Leaving out all pictures, copy the lines below exactly, from the line with "green lamp: 3 -> 2" to the last line, both ends included.

-- DATA LISTING follows --

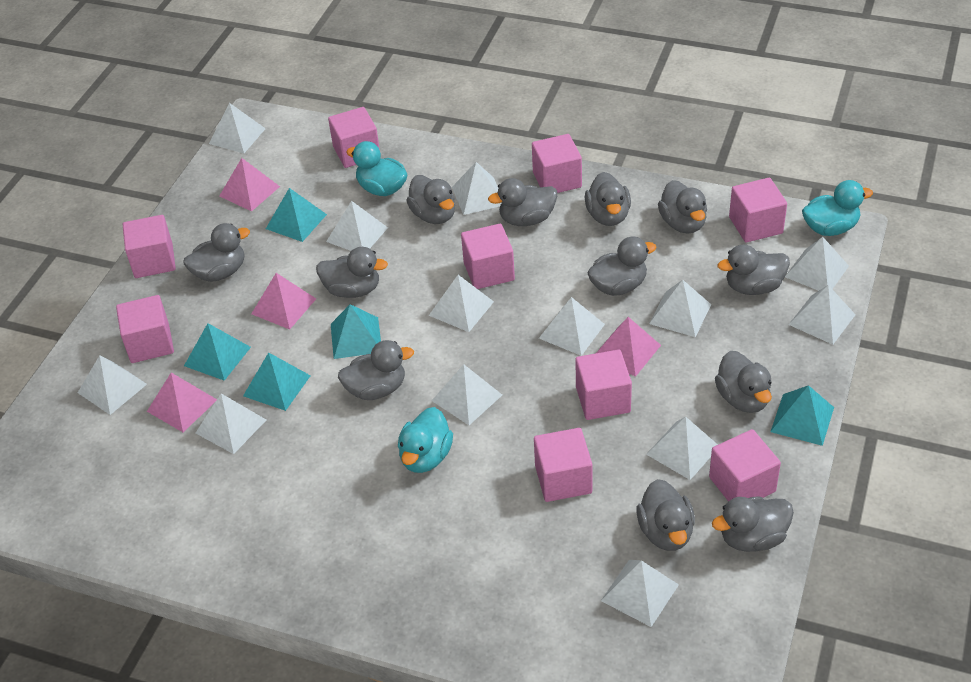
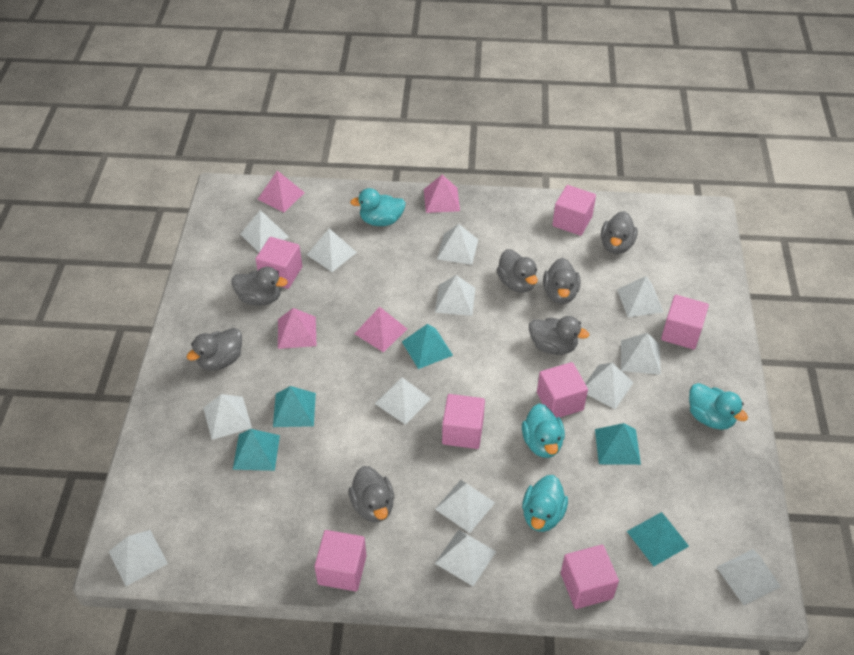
grey duck: 12 -> 7
pink cube: 9 -> 7
turquoise duck: 3 -> 4

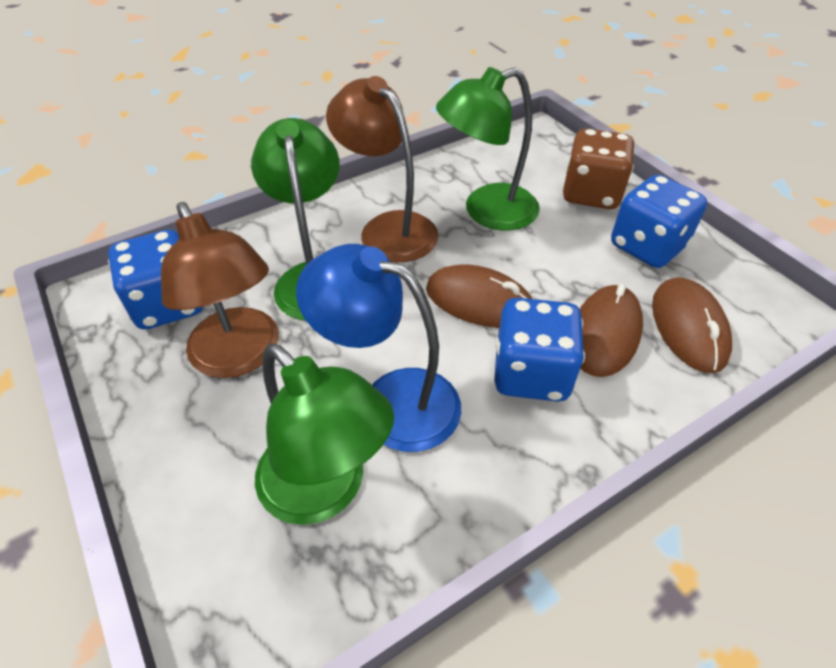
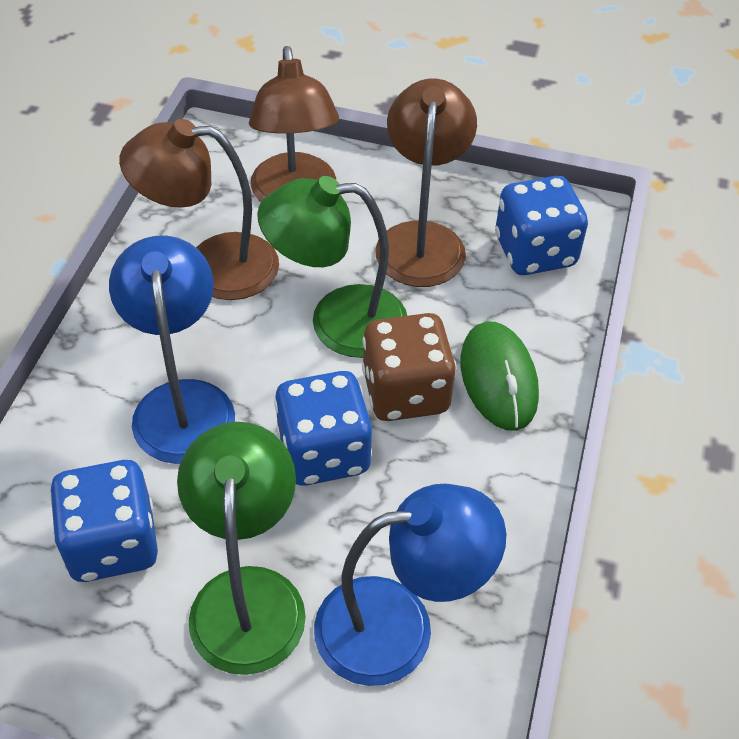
blue lamp: 1 -> 2
brown lamp: 2 -> 3
brown mouse: 3 -> 0
green lamp: 3 -> 2
green mouse: 0 -> 1

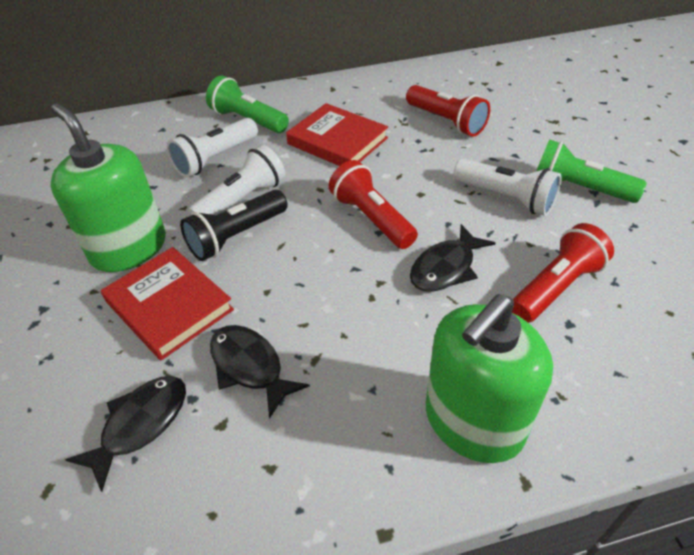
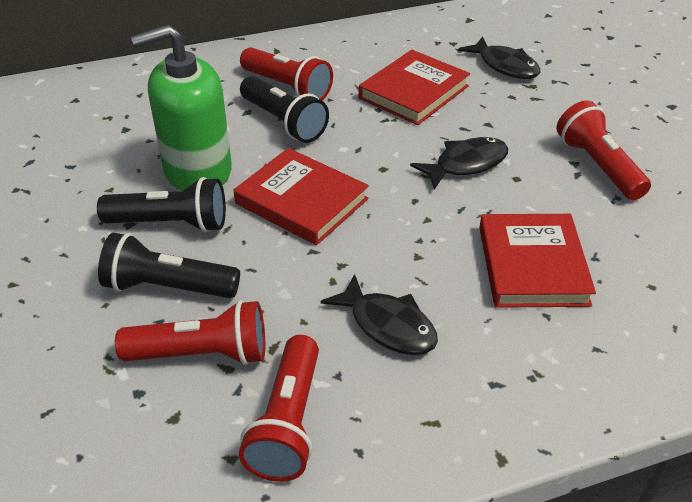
black flashlight: 1 -> 3
green flashlight: 2 -> 0
green soap dispenser: 2 -> 1
red book: 2 -> 3
red flashlight: 3 -> 4
white flashlight: 3 -> 0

-- DATA LISTING concluded --

- **COMPLETED TASK**
green lamp: 3 -> 2
green mouse: 0 -> 1

black flashlight: 1 -> 3
green flashlight: 2 -> 0
green soap dispenser: 2 -> 1
red book: 2 -> 3
red flashlight: 3 -> 4
white flashlight: 3 -> 0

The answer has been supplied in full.